● PROBLEM
Print the lines below exactly, beginning with the one that contains "(497, 73) = (217, 67): none -> red flower pot" and stopping after the last line.

Object state change records
= Beginning of Section =
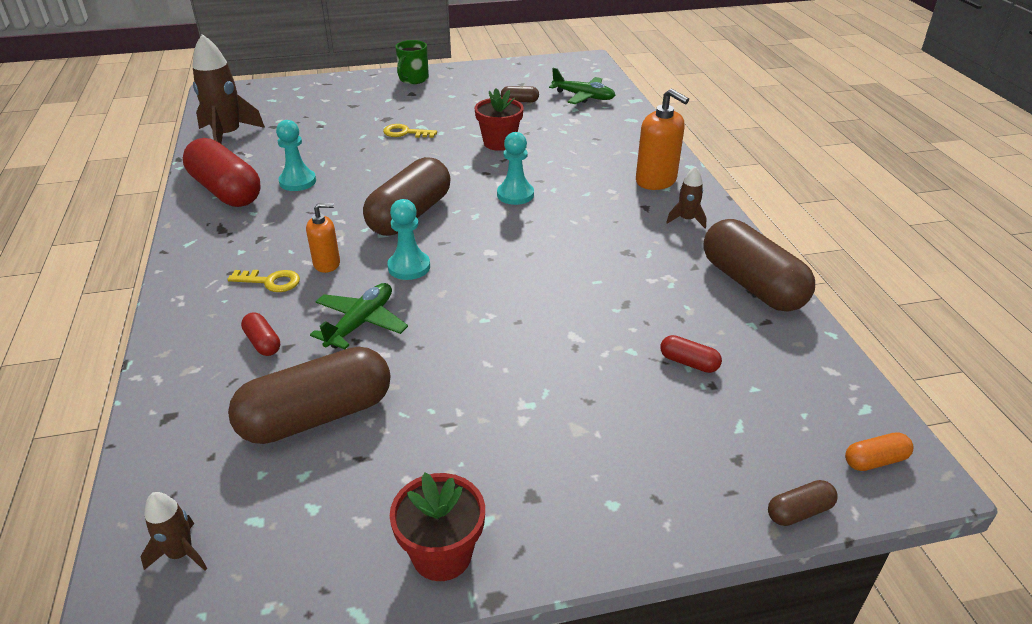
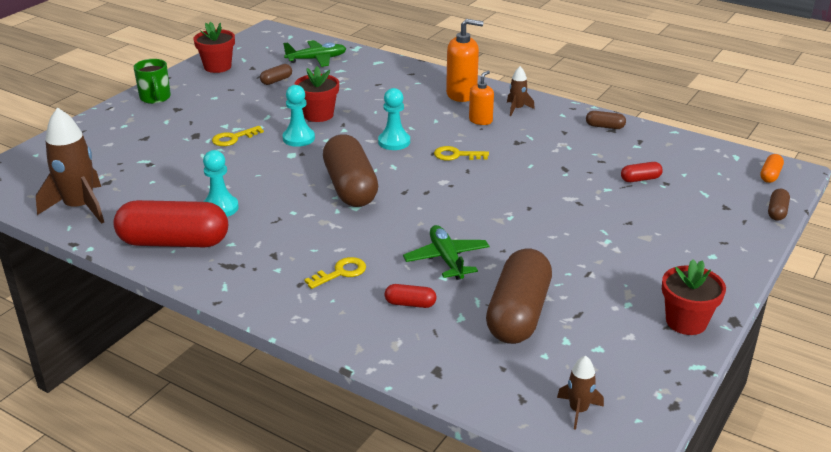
camera: 45 degrees left, 5 degrees down
(327, 264) = (356, 242): orange soap dispenser -> orange soap dispenser (480, 120)
(409, 267) = (412, 215): turquoise pawn -> turquoise pawn (298, 138)
(497, 73) = (217, 67): none -> red flower pot
(545, 234) = (456, 155): none -> yellow key
(751, 284) = (605, 126): brown capsule -> brown capsule, size x0.42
= End of Section =
● REPLY
(497, 73) = (217, 67): none -> red flower pot
(545, 234) = (456, 155): none -> yellow key
(751, 284) = (605, 126): brown capsule -> brown capsule, size x0.42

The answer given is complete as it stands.